→ **About this exercise**:
Scan the records below, and wherever a line has the word "left", pull it out.

[Object transformation records]
::::

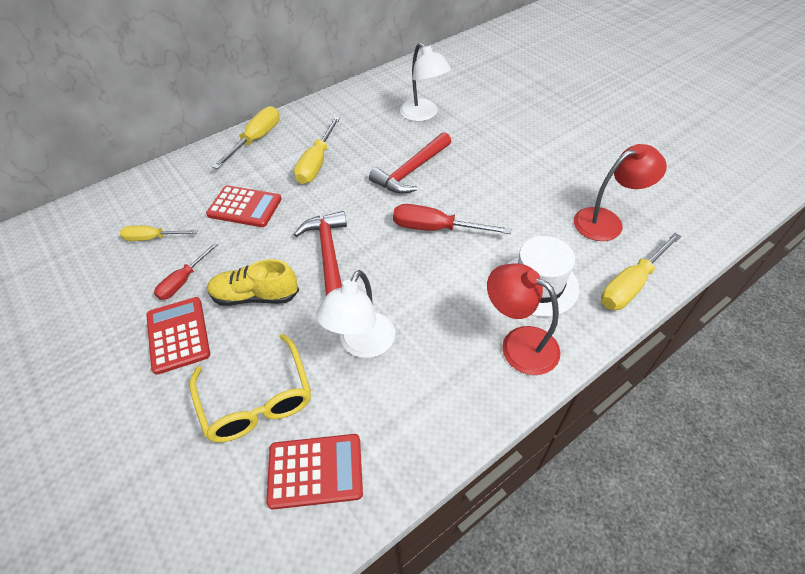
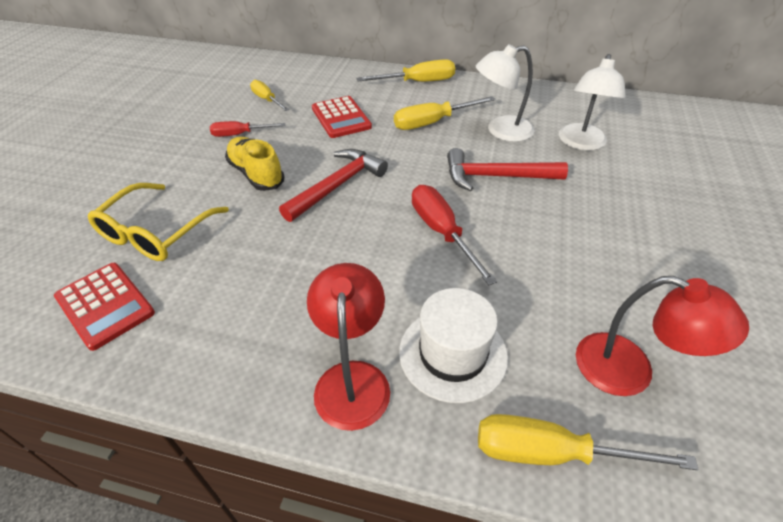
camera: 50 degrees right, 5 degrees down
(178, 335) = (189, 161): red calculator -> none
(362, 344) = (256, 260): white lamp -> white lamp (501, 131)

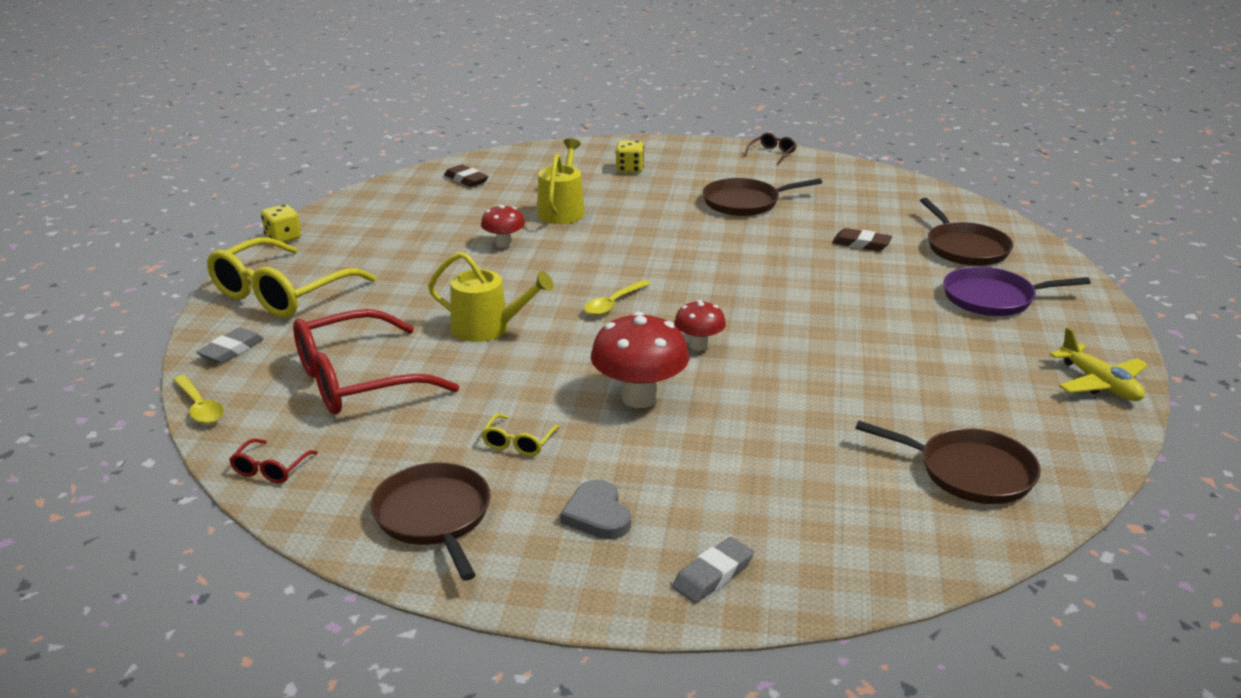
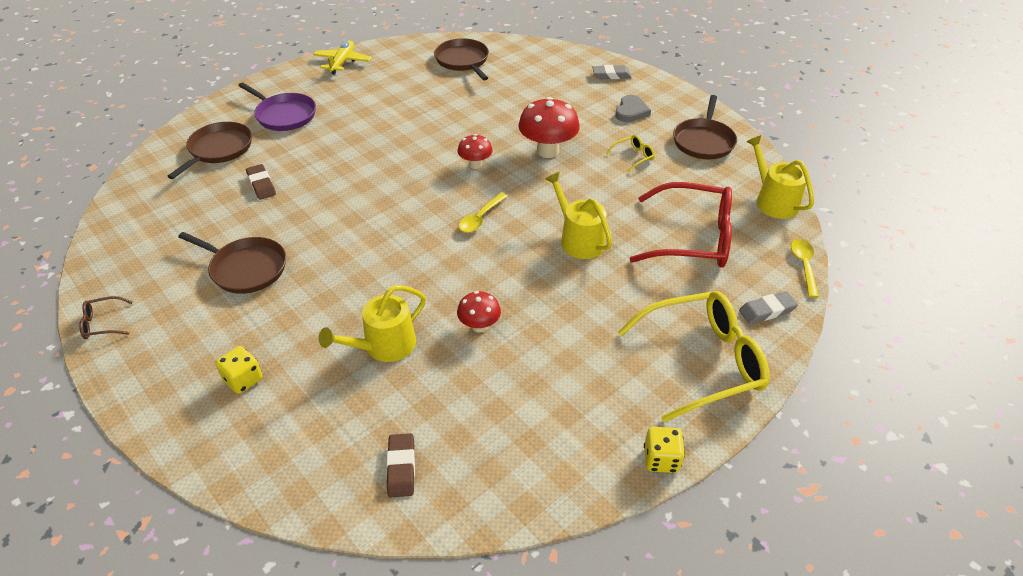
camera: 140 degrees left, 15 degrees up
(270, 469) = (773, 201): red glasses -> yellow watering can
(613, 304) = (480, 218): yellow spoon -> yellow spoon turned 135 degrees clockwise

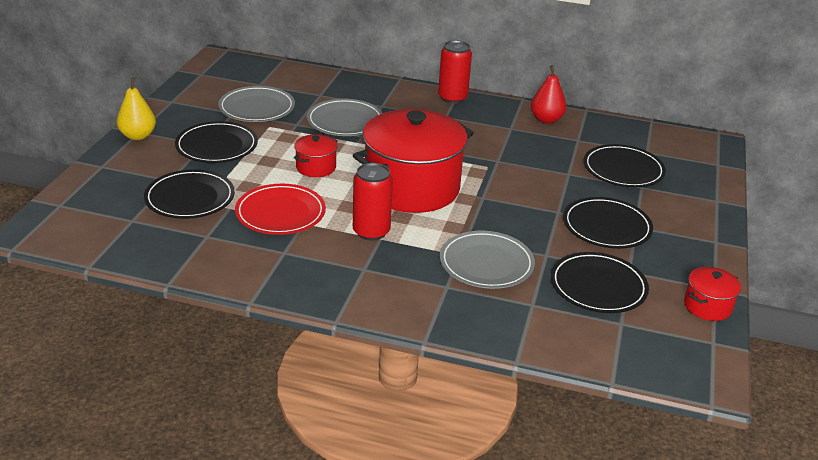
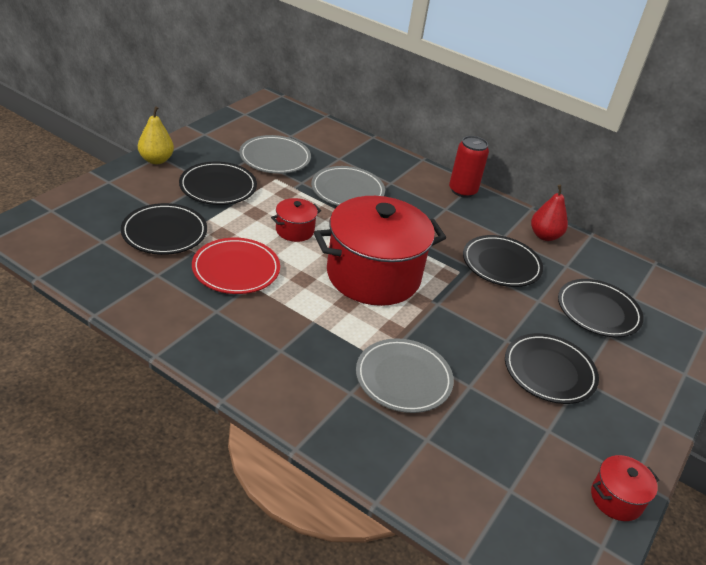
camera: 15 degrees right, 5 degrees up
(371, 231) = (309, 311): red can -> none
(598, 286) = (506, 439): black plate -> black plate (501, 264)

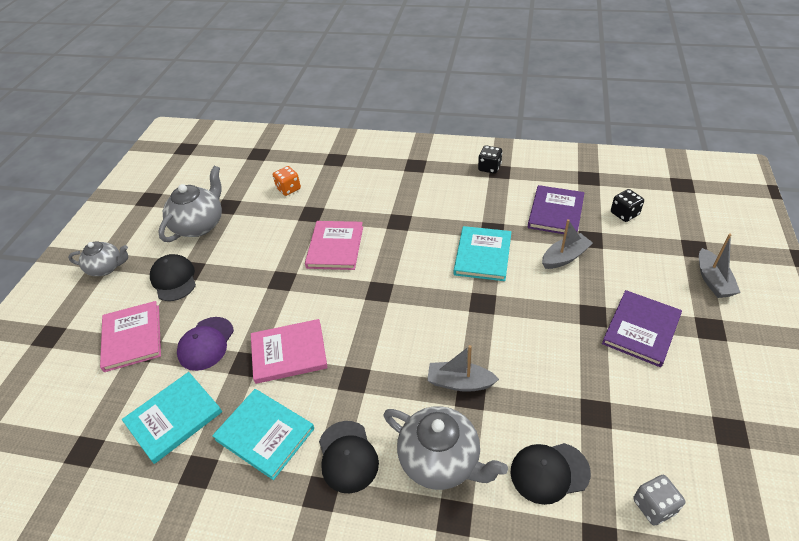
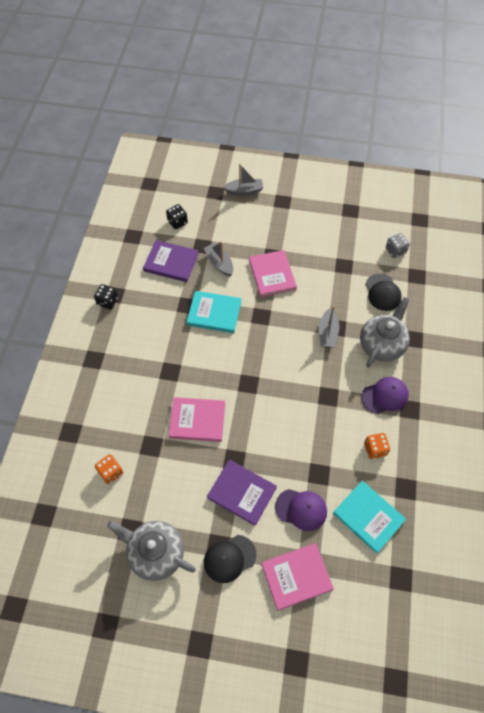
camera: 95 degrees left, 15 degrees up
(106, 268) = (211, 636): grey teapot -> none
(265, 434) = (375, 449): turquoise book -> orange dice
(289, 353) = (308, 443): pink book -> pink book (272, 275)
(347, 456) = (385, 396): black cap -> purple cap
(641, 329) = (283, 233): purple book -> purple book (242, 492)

::::

→ **Response area**:
camera: 140 degrees left, 15 degrees up
camera: 95 degrees left, 15 degrees up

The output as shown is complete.